+++ Entries provided +++

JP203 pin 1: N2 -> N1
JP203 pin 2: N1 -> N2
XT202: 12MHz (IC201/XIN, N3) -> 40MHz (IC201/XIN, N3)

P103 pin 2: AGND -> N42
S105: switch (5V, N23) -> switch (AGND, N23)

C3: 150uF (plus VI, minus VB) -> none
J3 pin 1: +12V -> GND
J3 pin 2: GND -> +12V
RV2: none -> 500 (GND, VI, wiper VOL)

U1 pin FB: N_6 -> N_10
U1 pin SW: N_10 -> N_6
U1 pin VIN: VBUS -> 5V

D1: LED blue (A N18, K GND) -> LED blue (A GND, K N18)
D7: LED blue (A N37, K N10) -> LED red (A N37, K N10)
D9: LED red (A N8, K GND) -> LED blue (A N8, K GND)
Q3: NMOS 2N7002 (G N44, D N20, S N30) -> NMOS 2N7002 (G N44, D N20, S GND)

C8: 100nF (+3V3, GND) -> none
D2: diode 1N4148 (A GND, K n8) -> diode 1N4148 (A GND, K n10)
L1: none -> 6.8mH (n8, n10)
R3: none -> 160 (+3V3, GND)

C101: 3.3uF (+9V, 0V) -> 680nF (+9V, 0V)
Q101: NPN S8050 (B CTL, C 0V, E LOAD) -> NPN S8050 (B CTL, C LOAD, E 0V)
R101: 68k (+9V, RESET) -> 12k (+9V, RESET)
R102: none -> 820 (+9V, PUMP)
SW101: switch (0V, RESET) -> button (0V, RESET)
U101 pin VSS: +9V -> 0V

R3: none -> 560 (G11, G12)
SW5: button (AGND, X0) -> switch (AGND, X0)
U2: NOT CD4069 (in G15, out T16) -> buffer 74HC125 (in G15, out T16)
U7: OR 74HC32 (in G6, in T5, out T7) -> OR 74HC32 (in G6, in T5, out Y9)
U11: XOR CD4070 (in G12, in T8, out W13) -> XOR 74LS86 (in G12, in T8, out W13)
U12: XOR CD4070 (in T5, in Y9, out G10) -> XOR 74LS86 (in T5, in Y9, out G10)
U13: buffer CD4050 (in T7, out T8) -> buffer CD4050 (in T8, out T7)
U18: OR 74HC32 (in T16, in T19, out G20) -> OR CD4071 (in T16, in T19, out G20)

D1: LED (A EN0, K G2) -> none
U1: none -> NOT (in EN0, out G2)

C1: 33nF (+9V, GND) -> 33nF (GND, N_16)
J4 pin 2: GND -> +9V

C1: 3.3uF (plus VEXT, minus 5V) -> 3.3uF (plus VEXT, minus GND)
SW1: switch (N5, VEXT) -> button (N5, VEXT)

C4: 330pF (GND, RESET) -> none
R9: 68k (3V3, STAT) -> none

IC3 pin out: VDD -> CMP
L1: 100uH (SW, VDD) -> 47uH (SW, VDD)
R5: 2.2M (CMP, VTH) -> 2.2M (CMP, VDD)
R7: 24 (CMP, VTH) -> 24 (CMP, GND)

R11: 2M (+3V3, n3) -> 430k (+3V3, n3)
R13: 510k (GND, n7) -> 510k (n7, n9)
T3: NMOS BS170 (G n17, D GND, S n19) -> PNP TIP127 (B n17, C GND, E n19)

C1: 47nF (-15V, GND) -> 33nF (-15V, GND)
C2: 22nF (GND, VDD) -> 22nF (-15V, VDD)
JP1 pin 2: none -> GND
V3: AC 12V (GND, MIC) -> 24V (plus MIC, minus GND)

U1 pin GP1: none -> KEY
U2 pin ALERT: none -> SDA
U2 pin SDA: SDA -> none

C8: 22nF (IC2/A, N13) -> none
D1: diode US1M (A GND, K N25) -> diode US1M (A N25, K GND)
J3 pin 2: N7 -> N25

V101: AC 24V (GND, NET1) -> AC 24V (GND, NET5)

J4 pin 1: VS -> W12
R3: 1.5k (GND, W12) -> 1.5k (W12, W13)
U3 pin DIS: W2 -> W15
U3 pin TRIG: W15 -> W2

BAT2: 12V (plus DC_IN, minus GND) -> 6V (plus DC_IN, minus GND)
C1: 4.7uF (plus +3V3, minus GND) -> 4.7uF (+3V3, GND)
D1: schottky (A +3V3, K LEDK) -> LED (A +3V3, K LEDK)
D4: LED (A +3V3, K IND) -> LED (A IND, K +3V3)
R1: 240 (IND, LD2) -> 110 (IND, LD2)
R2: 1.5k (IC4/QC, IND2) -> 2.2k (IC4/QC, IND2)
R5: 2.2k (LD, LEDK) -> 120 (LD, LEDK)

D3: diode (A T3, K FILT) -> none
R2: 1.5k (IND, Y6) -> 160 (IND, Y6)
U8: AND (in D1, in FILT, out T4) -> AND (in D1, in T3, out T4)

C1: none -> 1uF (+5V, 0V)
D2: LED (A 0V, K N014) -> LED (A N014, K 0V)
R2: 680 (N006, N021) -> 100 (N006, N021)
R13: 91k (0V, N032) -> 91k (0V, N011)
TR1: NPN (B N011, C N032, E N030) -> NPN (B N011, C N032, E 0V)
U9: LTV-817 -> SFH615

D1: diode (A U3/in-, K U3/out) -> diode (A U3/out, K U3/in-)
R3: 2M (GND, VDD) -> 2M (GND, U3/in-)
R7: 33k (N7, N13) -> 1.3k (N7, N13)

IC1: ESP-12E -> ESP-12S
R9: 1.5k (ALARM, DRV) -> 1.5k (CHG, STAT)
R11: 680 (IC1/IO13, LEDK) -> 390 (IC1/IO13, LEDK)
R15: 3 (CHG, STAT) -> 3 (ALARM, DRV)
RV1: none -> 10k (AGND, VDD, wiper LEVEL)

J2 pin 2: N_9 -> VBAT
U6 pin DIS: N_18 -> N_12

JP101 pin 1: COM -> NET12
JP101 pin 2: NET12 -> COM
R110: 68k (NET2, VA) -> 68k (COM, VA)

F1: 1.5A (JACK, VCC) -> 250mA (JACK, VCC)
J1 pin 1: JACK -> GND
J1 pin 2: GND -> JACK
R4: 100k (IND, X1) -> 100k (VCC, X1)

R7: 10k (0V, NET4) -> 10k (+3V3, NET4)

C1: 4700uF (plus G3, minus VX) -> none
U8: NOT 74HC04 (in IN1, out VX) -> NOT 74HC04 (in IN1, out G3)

+++

> [Instructions for the task]: Copy all lines in the listing above where the string "LEDK" appears.

> [Response for this exercise]:
D1: schottky (A +3V3, K LEDK) -> LED (A +3V3, K LEDK)
R5: 2.2k (LD, LEDK) -> 120 (LD, LEDK)
R11: 680 (IC1/IO13, LEDK) -> 390 (IC1/IO13, LEDK)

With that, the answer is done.